> **Records supplied**

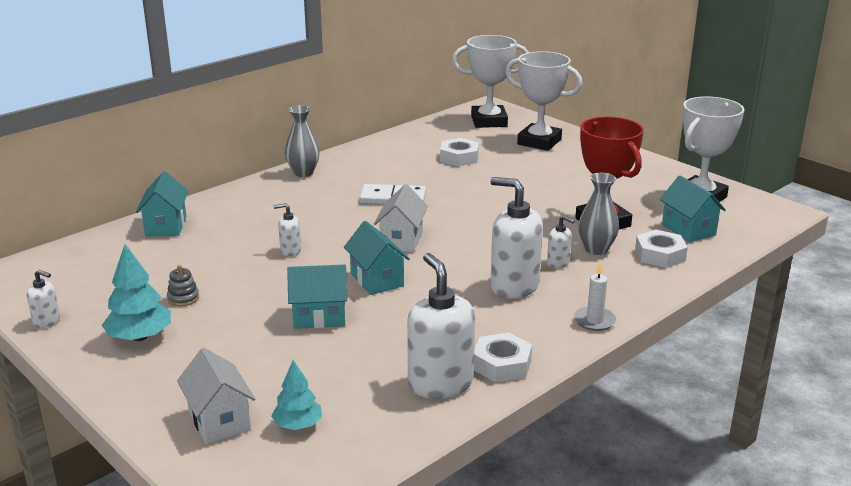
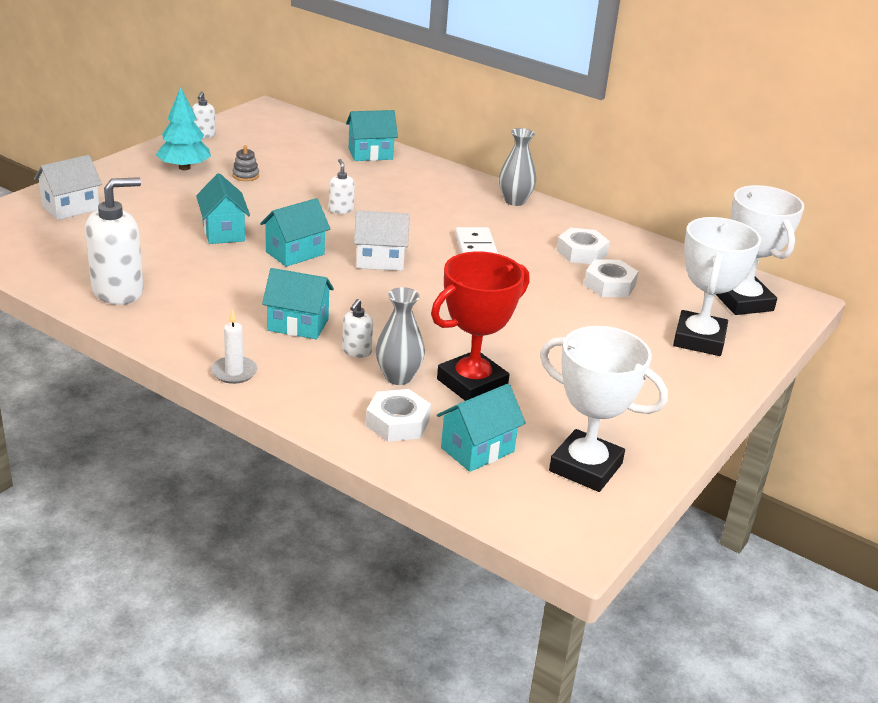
camera: 75 degrees right, 5 degrees up
turquoise tree [271,360,322,430] -> none
white nut [474,333,532,383] -> white nut moved to [557,228,610,264]
white soap dispenser [490,177,543,299] -> turquoise house [262,268,334,339]

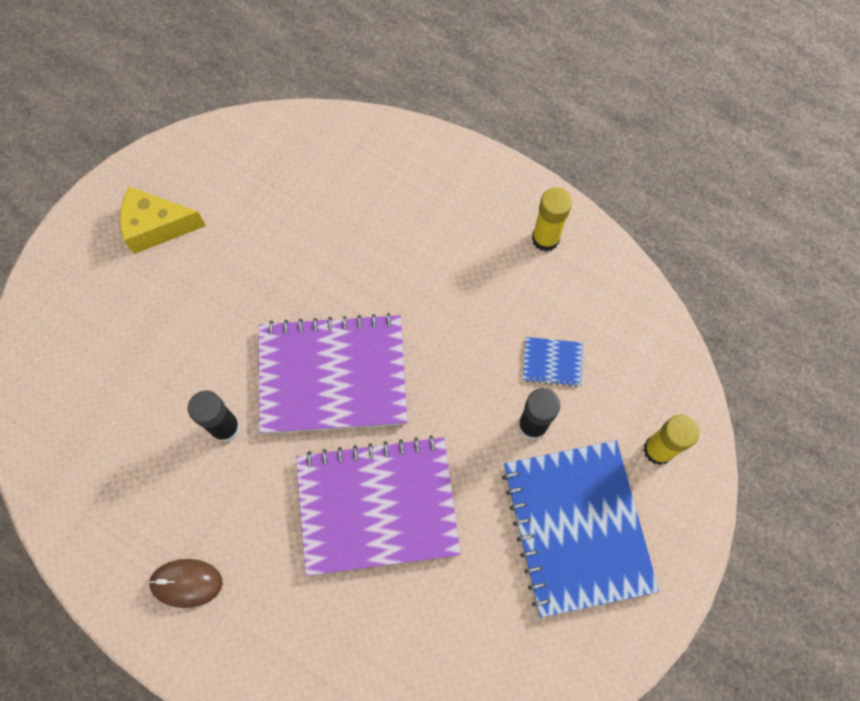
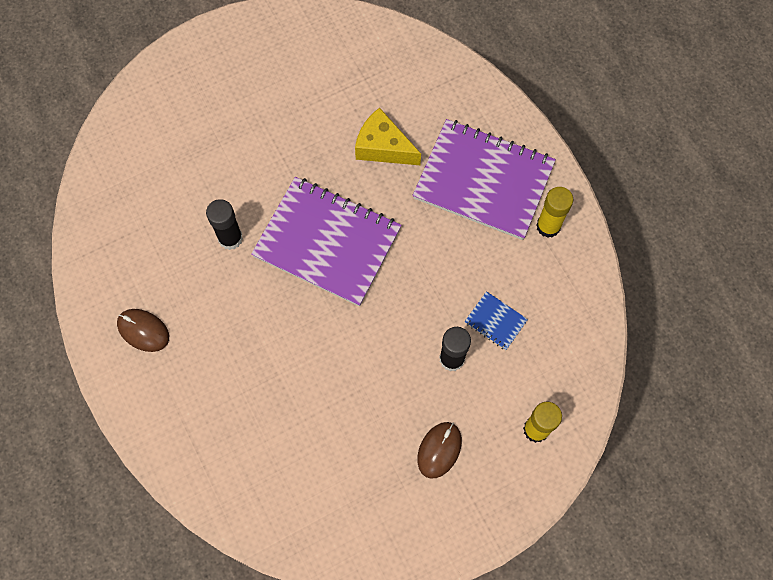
camera: 30 degrees right, 0 degrees up
yellow cheese [120,187,206,254] -> yellow cheese moved to [355,107,421,165]
purple notebook [296,435,461,576] -> purple notebook moved to [413,119,556,240]
blue notebook [502,440,659,618] -> brown mouse [417,422,462,479]

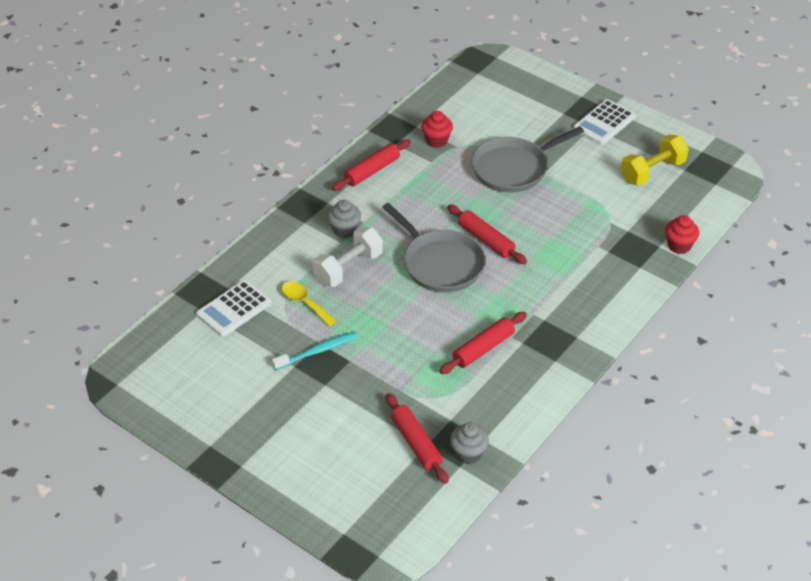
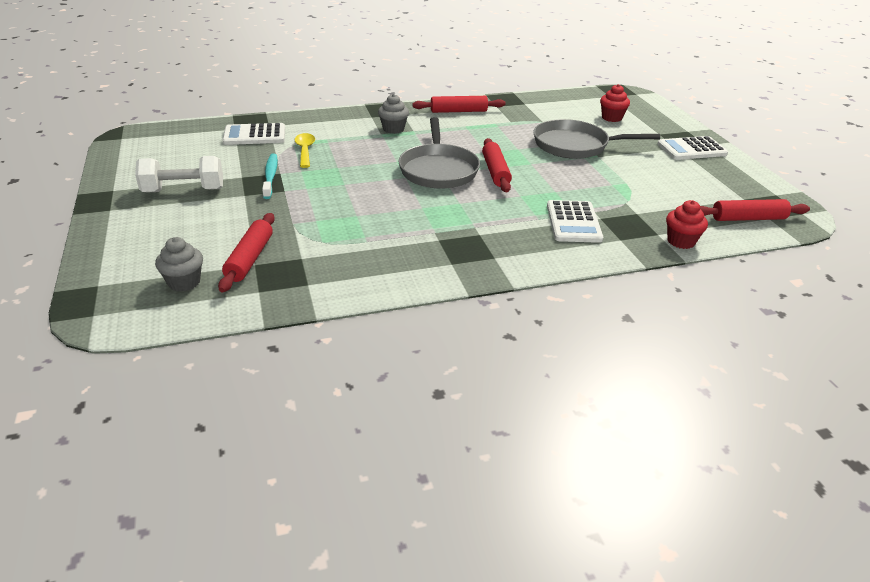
camera: 35 degrees right, 10 degrees down
turquoise toothbrush [272,332,358,370] -> turquoise toothbrush turned 105 degrees counterclockwise [262,154,278,199]
white dumbbell [313,226,383,287] -> white dumbbell moved to [135,156,223,193]
red cupcake [421,111,453,148] -> red cupcake moved to [600,84,630,122]
red rolling pin [440,312,527,374] -> red rolling pin moved to [700,199,810,221]
grey cupcake [450,423,489,464] -> grey cupcake moved to [155,237,203,292]
yellow dumbbell [620,134,689,186] -> none
none -> white calculator [547,200,603,243]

> **Problem to solve**
The result should be a verbatim copy of the data, free of pictures.

> **Task answer**
camera: 75 degrees right, 5 degrees up
turquoise tree [271,360,322,430] -> none
white nut [474,333,532,383] -> white nut moved to [557,228,610,264]
white soap dispenser [490,177,543,299] -> turquoise house [262,268,334,339]

camera: 30 degrees right, 0 degrees up
yellow cheese [120,187,206,254] -> yellow cheese moved to [355,107,421,165]
purple notebook [296,435,461,576] -> purple notebook moved to [413,119,556,240]
blue notebook [502,440,659,618] -> brown mouse [417,422,462,479]

camera: 35 degrees right, 10 degrees down
turquoise toothbrush [272,332,358,370] -> turquoise toothbrush turned 105 degrees counterclockwise [262,154,278,199]
white dumbbell [313,226,383,287] -> white dumbbell moved to [135,156,223,193]
red cupcake [421,111,453,148] -> red cupcake moved to [600,84,630,122]
red rolling pin [440,312,527,374] -> red rolling pin moved to [700,199,810,221]
grey cupcake [450,423,489,464] -> grey cupcake moved to [155,237,203,292]
yellow dumbbell [620,134,689,186] -> none
none -> white calculator [547,200,603,243]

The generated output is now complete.